● What you should do: Without the pictures, repeat all of the data exactly as it appears below.
(Data extracts begins)
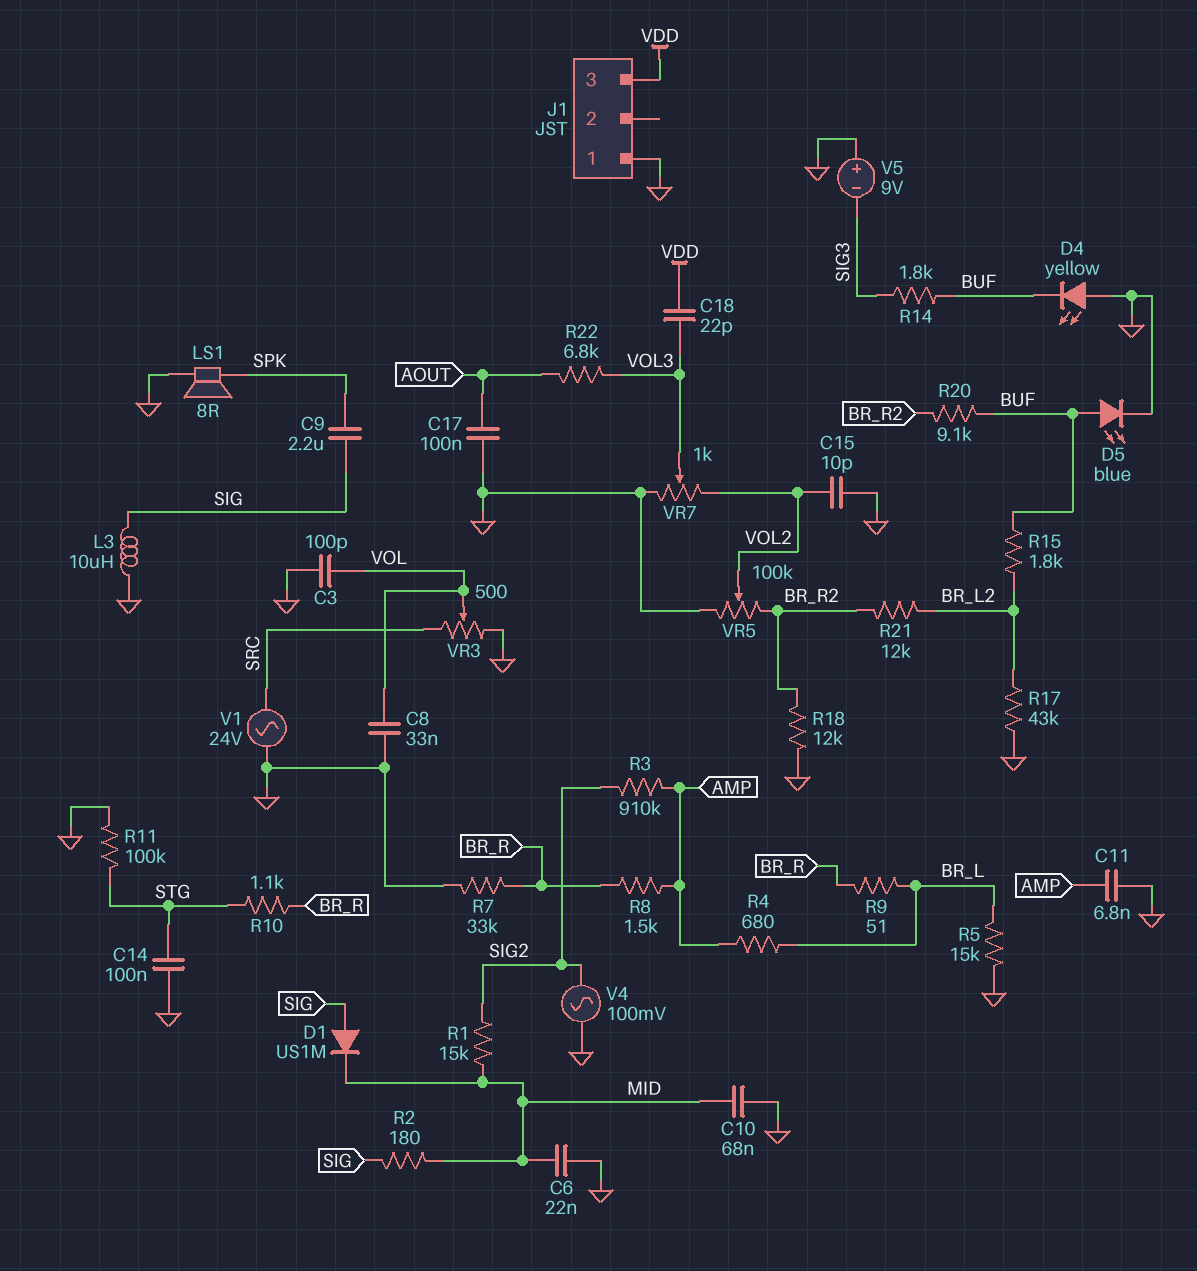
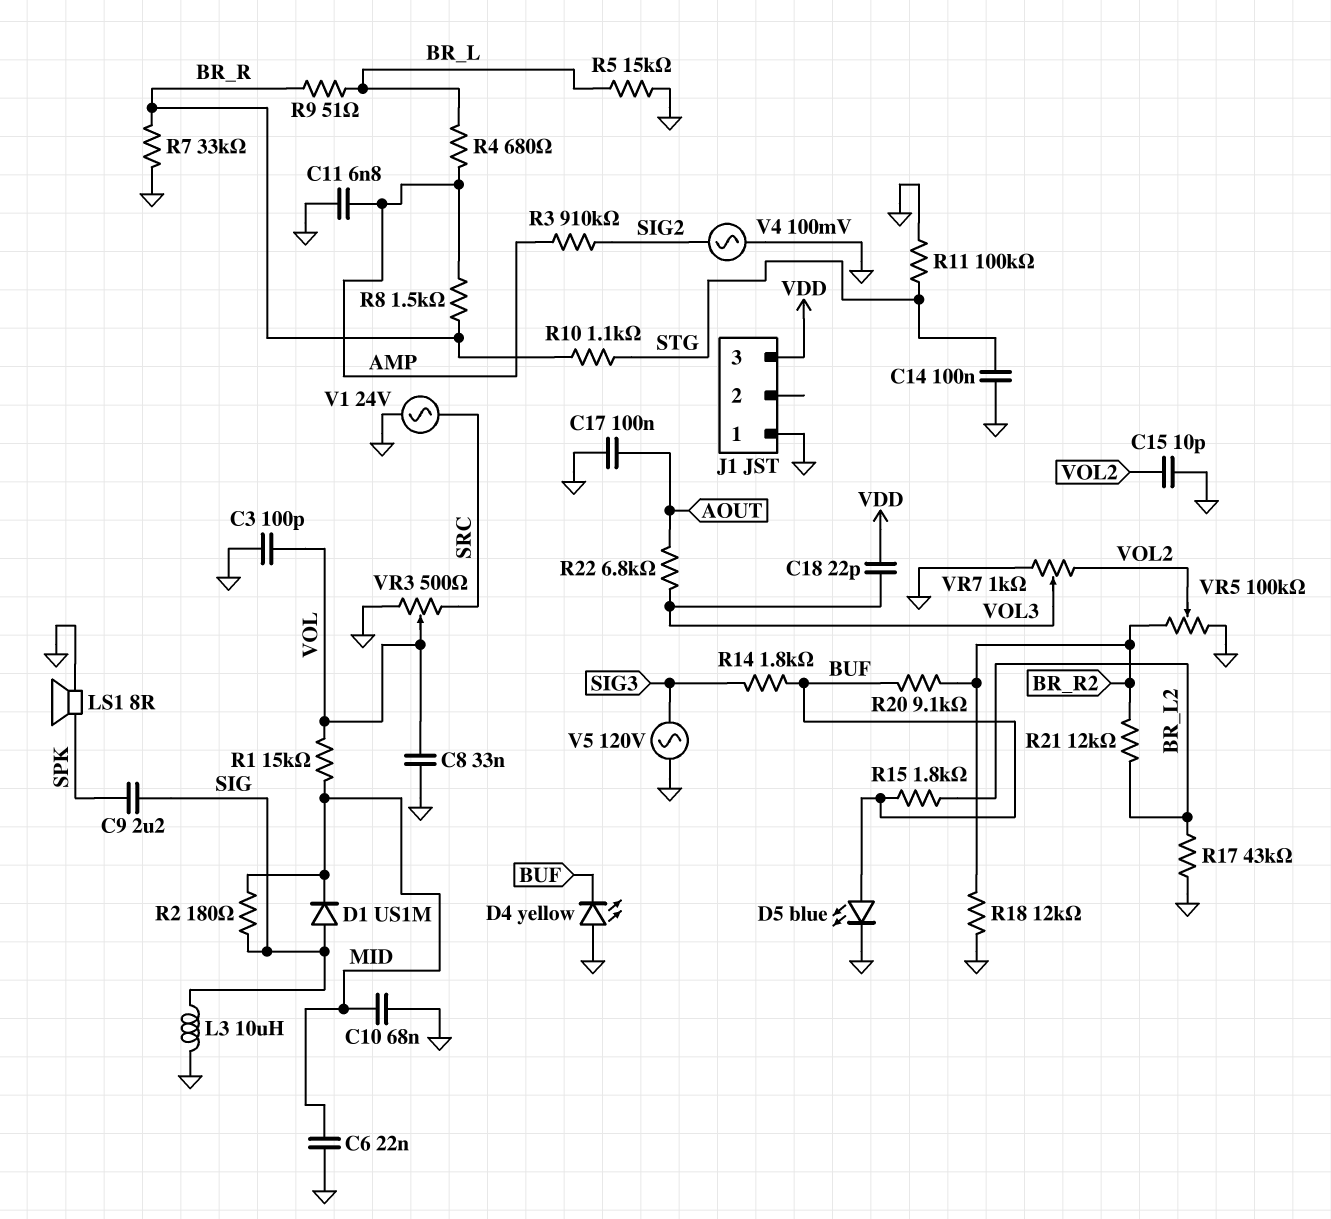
R1: 15k (MID, SIG2) -> 15k (MID, VOL)
V5: 9V (plus GND, minus SIG3) -> AC 120V (GND, SIG3)

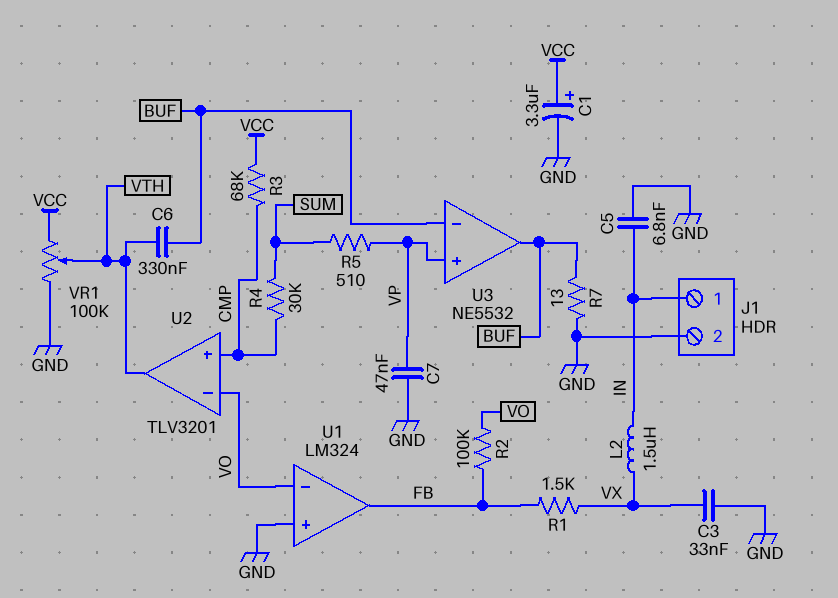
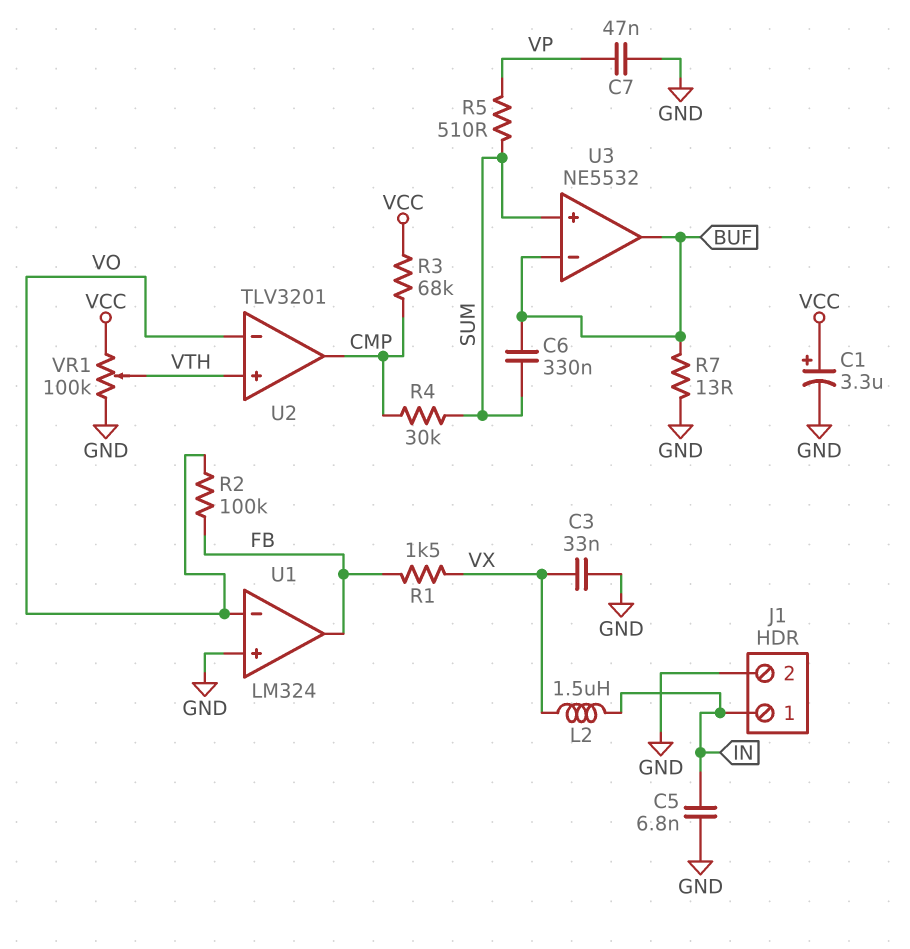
C6: 330nF (BUF, VTH) -> 330nF (BUF, SUM)
U2 pin in+: CMP -> VTH
U2 pin out: VTH -> CMP
U3 pin in+: VP -> SUM

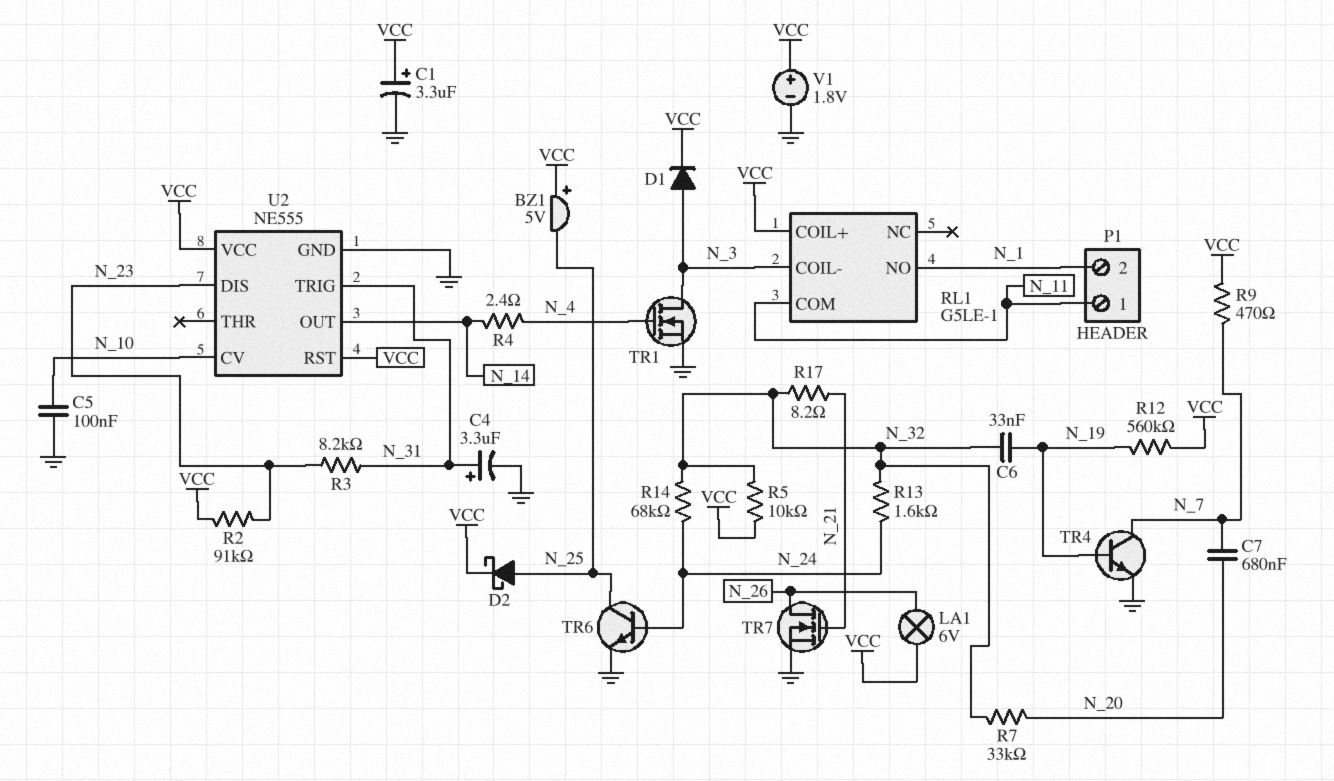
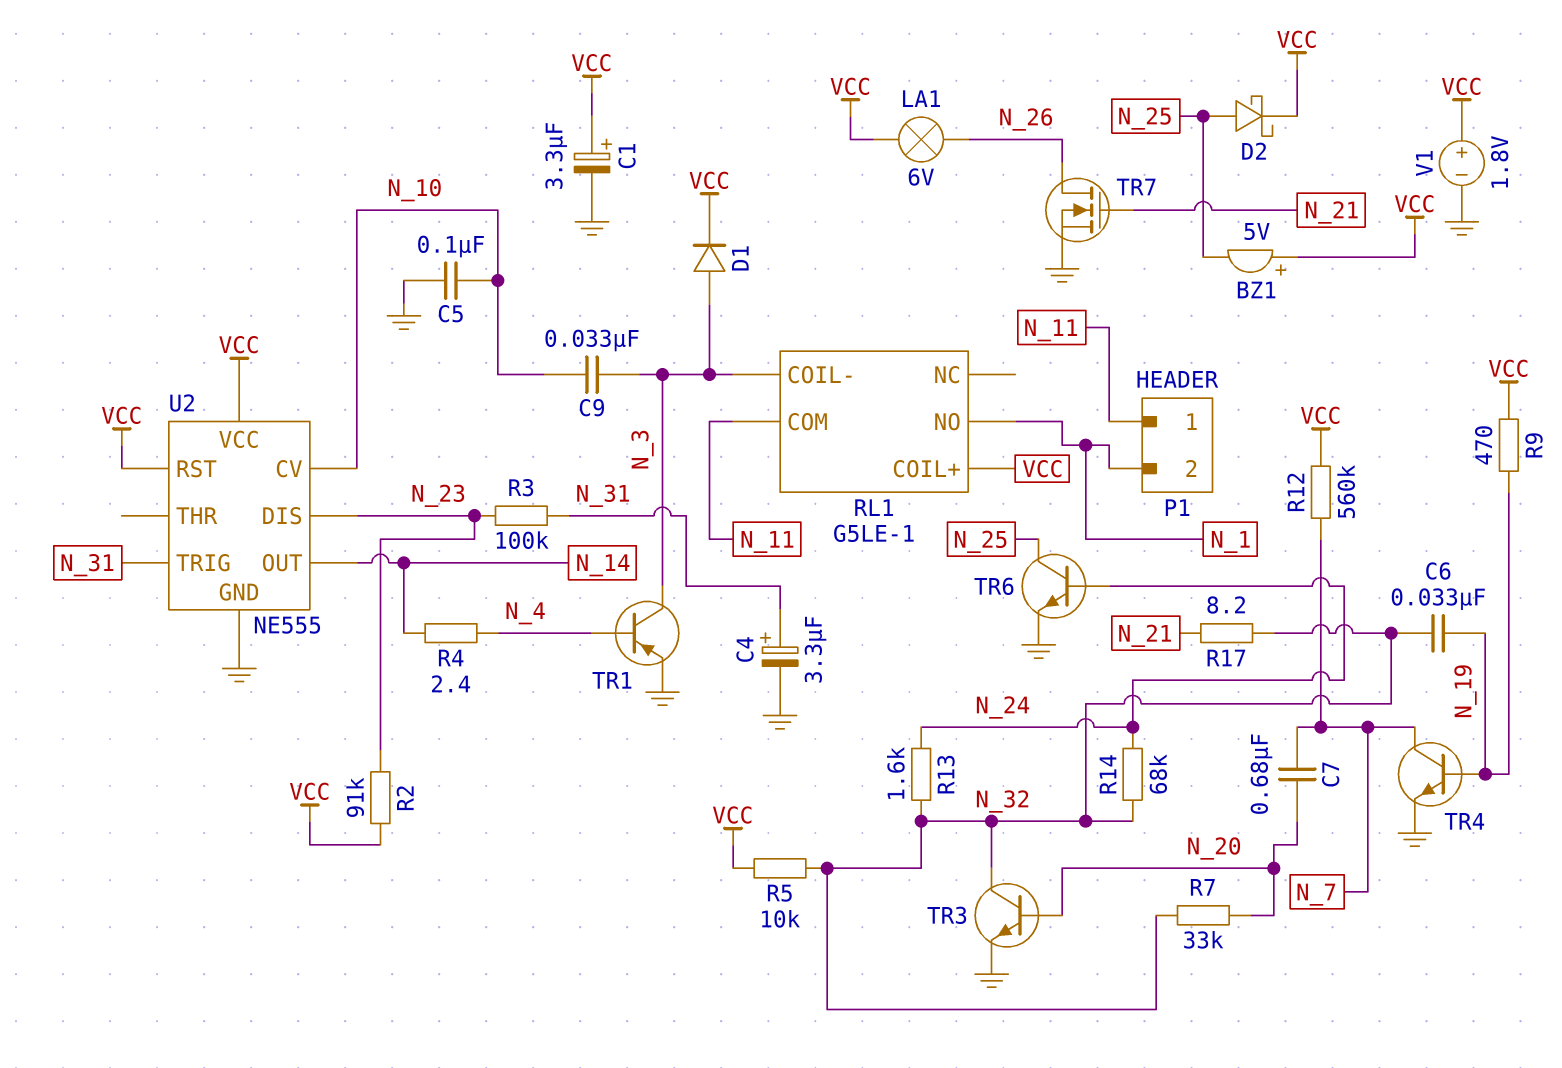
C9: none -> 33nF (N_3, N_10)
R3: 8.2k (N_23, N_31) -> 100k (N_23, N_31)
R9: 470 (N_7, VCC) -> 470 (N_19, VCC)
R12: 560k (N_19, VCC) -> 560k (N_7, VCC)
TR1: NMOS (G N_4, D N_3, S GND) -> PNP (B N_4, C N_3, E GND)
TR3: none -> NPN (B N_20, C N_32, E GND)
(Data extracts ends)
● Result of this task:
R1: 15k (MID, SIG2) -> 15k (MID, VOL)
V5: 9V (plus GND, minus SIG3) -> AC 120V (GND, SIG3)

C6: 330nF (BUF, VTH) -> 330nF (BUF, SUM)
U2 pin in+: CMP -> VTH
U2 pin out: VTH -> CMP
U3 pin in+: VP -> SUM

C9: none -> 33nF (N_3, N_10)
R3: 8.2k (N_23, N_31) -> 100k (N_23, N_31)
R9: 470 (N_7, VCC) -> 470 (N_19, VCC)
R12: 560k (N_19, VCC) -> 560k (N_7, VCC)
TR1: NMOS (G N_4, D N_3, S GND) -> PNP (B N_4, C N_3, E GND)
TR3: none -> NPN (B N_20, C N_32, E GND)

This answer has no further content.